====== Working data ======

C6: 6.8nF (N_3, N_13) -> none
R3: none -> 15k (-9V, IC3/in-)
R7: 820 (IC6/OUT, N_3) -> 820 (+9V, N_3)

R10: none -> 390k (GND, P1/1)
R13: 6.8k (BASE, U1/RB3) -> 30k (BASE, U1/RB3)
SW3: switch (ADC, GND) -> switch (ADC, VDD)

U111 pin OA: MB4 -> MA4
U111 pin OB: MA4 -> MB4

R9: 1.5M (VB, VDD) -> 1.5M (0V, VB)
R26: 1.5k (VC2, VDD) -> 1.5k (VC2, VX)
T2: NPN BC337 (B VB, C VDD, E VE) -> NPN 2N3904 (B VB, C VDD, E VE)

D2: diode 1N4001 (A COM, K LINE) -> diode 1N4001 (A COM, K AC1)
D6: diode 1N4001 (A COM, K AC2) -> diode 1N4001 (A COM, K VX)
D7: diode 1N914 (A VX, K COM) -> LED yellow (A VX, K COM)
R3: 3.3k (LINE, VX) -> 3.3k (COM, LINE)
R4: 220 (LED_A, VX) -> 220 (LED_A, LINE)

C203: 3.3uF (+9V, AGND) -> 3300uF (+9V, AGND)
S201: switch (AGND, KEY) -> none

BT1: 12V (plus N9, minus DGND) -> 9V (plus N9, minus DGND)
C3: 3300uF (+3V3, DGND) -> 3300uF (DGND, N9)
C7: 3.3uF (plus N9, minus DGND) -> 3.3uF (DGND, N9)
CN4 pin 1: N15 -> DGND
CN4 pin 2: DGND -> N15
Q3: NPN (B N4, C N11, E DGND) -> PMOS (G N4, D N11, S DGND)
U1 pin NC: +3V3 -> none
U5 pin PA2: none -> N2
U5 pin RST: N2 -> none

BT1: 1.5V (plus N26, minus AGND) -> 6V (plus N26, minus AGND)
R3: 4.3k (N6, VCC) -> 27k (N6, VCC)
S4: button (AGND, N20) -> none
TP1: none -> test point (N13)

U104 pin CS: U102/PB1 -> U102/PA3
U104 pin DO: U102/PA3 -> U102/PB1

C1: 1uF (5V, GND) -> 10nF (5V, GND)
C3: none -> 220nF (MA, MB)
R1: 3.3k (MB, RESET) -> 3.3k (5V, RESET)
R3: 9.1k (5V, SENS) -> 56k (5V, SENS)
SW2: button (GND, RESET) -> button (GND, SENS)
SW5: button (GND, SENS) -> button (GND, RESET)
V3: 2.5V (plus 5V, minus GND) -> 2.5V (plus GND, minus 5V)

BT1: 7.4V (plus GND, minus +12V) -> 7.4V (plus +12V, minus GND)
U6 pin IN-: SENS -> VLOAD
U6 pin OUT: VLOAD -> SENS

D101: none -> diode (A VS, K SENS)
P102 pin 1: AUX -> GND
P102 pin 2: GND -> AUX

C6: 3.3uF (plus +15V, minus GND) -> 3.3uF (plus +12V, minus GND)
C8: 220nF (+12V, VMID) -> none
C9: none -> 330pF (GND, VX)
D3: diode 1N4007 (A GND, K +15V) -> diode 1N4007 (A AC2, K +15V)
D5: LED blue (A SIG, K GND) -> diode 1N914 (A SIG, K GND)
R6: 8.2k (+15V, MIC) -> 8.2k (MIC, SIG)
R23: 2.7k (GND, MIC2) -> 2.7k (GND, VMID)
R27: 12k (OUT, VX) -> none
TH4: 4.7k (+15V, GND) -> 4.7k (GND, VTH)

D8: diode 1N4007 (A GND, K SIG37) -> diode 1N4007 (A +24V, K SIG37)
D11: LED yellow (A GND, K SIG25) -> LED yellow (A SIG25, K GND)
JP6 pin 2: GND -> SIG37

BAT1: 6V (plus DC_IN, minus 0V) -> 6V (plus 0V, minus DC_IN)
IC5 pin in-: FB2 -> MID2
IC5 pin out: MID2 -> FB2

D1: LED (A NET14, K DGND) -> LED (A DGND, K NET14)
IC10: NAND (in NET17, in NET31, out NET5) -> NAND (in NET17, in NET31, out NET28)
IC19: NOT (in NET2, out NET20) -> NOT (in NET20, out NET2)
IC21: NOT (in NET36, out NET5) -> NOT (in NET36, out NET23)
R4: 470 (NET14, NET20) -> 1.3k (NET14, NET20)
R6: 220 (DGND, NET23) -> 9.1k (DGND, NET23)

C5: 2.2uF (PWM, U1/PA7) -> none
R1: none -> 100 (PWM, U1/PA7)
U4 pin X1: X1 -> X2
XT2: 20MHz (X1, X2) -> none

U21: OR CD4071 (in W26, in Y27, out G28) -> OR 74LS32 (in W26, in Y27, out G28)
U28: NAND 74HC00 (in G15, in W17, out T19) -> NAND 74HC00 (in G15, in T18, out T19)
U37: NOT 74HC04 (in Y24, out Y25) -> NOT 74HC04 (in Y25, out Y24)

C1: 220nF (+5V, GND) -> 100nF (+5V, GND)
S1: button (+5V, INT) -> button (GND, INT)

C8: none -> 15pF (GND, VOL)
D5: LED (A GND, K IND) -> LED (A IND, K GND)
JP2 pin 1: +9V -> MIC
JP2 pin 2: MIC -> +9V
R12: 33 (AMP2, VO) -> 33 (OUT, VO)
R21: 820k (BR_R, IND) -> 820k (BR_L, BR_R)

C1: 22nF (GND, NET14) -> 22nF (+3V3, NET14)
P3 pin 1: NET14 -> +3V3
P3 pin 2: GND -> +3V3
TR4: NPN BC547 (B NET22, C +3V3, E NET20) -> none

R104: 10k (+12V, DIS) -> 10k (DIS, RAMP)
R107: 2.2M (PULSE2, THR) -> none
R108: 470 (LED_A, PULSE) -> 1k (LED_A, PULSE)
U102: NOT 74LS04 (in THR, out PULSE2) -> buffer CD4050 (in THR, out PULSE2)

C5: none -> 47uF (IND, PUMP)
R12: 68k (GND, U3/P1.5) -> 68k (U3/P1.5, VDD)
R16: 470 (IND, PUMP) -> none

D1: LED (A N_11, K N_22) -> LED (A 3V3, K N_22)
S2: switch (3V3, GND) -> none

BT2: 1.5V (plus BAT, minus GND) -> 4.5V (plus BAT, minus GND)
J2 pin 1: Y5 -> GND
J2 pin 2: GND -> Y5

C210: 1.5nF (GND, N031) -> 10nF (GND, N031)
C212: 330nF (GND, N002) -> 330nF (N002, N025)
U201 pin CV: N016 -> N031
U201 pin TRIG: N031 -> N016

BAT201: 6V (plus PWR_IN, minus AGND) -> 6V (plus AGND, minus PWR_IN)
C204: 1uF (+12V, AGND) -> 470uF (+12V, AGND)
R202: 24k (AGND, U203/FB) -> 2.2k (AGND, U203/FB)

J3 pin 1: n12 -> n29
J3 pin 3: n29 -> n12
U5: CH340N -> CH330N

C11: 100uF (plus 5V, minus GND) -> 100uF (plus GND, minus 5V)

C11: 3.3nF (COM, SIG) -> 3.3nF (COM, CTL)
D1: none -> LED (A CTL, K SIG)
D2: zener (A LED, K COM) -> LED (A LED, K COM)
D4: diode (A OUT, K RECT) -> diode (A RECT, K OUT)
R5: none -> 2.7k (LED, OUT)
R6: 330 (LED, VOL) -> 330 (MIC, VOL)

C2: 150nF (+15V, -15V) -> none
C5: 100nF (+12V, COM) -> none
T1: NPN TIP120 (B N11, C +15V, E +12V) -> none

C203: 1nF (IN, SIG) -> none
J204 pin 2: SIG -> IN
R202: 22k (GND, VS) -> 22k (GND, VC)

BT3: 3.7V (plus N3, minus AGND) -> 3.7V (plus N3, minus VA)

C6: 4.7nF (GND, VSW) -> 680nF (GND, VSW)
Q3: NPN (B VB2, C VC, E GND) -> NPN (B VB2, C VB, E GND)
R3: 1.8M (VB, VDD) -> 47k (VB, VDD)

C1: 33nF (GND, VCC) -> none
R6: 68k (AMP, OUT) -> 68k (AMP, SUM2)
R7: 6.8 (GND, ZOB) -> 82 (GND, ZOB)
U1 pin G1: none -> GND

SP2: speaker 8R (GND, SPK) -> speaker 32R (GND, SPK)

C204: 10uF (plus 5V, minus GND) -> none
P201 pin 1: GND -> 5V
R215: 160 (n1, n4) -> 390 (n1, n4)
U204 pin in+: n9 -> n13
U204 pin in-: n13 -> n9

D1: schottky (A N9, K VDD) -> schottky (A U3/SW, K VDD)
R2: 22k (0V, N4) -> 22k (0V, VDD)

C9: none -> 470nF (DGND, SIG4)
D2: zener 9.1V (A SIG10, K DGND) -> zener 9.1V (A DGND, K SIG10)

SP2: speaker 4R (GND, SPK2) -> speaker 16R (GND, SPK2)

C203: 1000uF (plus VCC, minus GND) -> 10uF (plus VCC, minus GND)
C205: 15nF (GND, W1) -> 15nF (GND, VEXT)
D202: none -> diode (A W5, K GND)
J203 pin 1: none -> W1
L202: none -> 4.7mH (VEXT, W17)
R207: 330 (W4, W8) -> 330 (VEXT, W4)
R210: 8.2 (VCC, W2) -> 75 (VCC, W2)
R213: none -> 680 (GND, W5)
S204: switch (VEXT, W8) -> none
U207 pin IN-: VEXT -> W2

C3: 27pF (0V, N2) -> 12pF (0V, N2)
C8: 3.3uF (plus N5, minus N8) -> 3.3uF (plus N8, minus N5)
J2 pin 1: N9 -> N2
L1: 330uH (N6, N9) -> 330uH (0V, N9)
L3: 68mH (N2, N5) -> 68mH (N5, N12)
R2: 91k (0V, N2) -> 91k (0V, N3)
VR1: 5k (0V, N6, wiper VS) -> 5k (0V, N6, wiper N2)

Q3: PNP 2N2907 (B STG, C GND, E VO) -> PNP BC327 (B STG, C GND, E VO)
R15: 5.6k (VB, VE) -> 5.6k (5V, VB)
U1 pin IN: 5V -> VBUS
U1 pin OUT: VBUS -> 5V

======

> [Problem to solve]:
Return one number, the count of lines in the records holding the word "switch".

> [The answer]:
4